[Problem statement]:
Print word for word the records from the line containing "pin [540 133]" through the end.

[Data shown]:
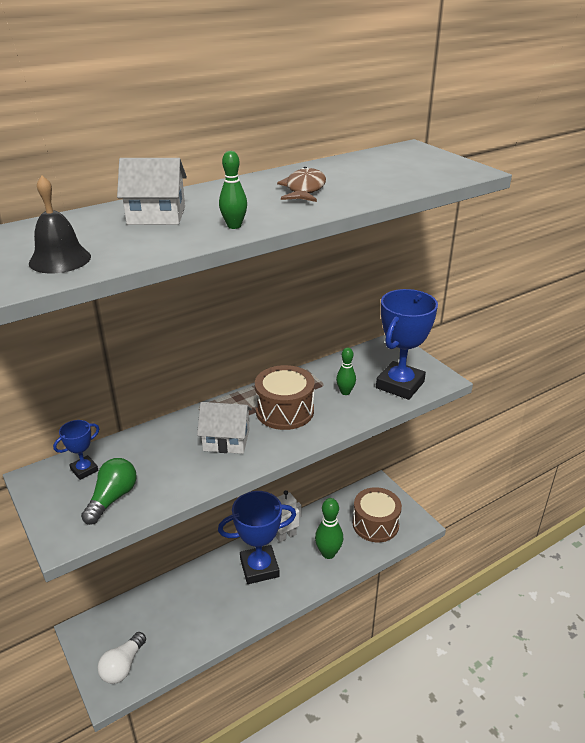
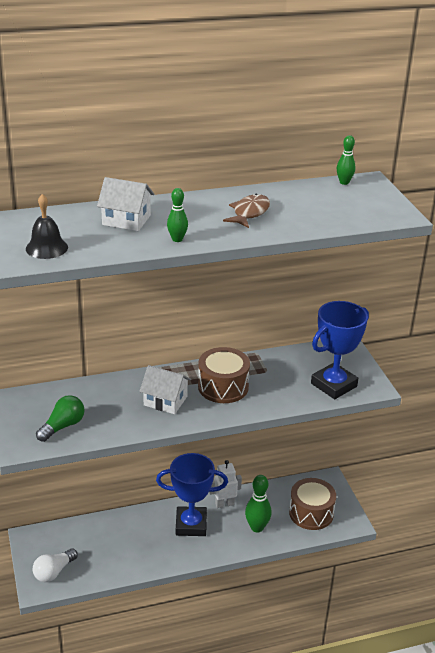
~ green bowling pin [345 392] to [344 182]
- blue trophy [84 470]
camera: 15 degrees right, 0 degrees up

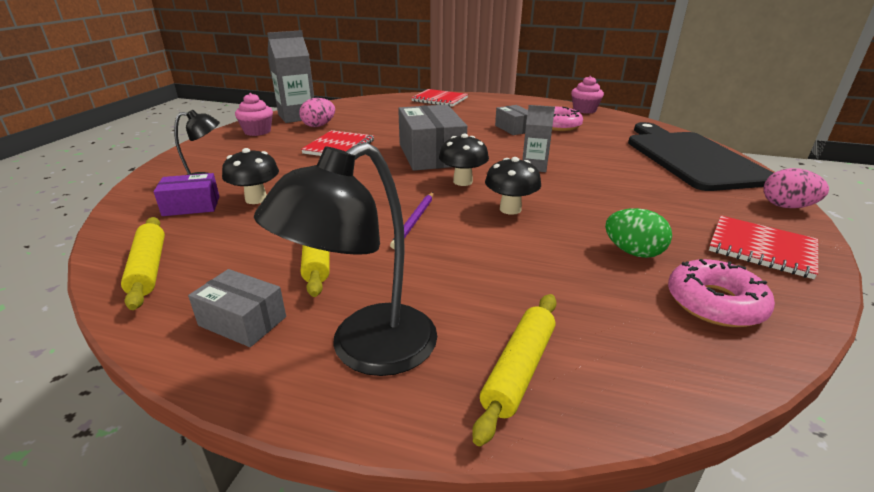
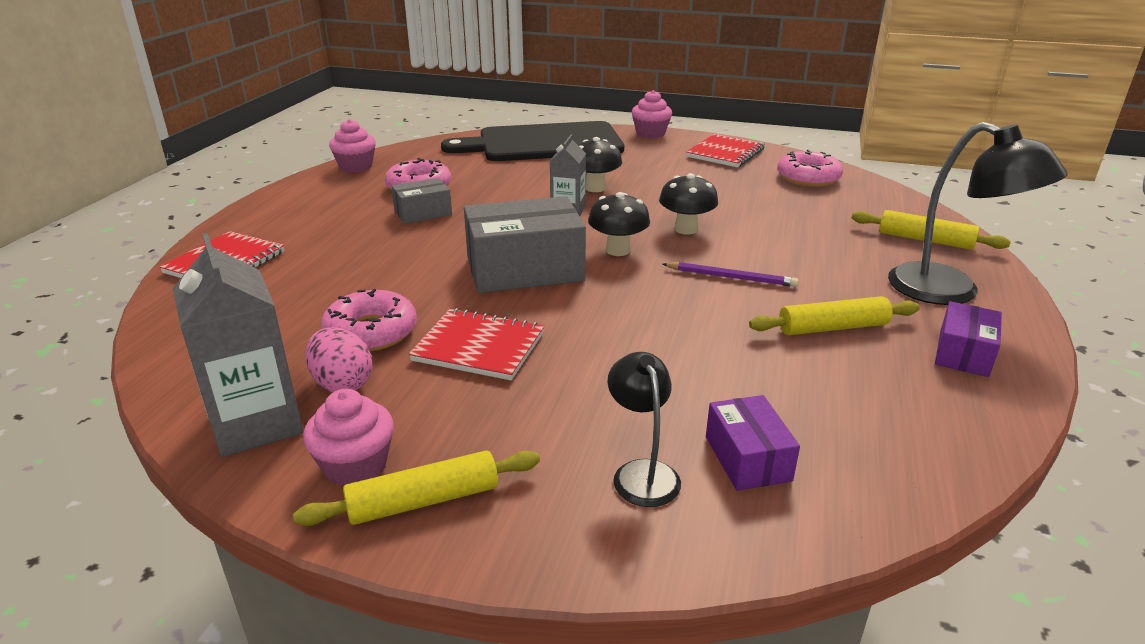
~ yellow rolling pin [149 268] to [424 500]
+ pink donut [371 332]
~ black mushroom [256 199] to [595 188]
~ pink egg [786 206] to pink cupcake [650 133]
~ grey box [242 321] to purple box [963 353]
- green egg [633 252]
camera: 90 degrees left, 0 degrees up

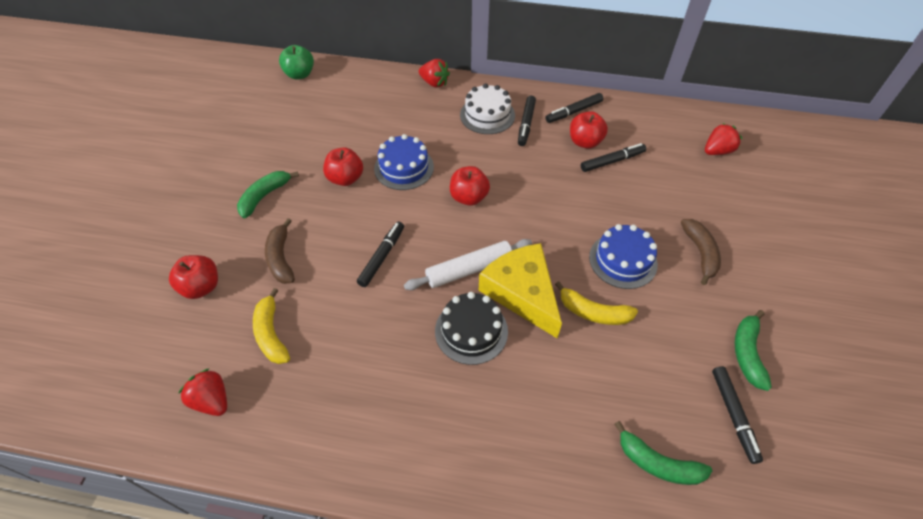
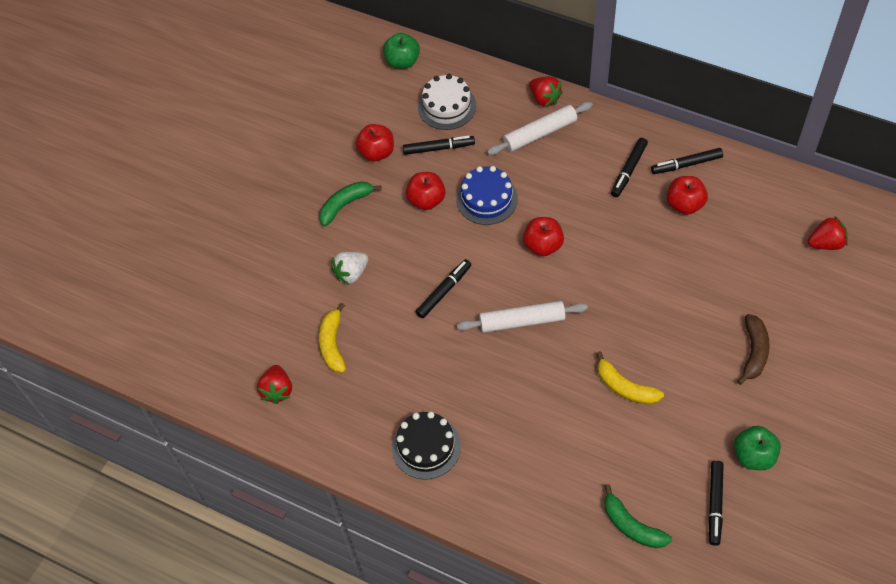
~ red strawberry [212 400] = [277 390] 150 degrees counterclockwise
~ brown banana [281 258] to white strawberry [351 273]
~ red apple [201 287] to [377 152]
~ black cake [471 331] to [426 446]
~ black marker [611 161] to [438 148]
~ white cake [487 115] to [447 106]
+ white rolling pin [540 133]
~ green banana [747 353] to green apple [753 456]
- yellow cheese [522 293]
- blue cake [623 260]
camera: 20 degrees right, 5 degrees up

[Task solution]:
+ white rolling pin [540 133]
~ green banana [747 353] to green apple [753 456]
- yellow cheese [522 293]
- blue cake [623 260]
camera: 20 degrees right, 5 degrees up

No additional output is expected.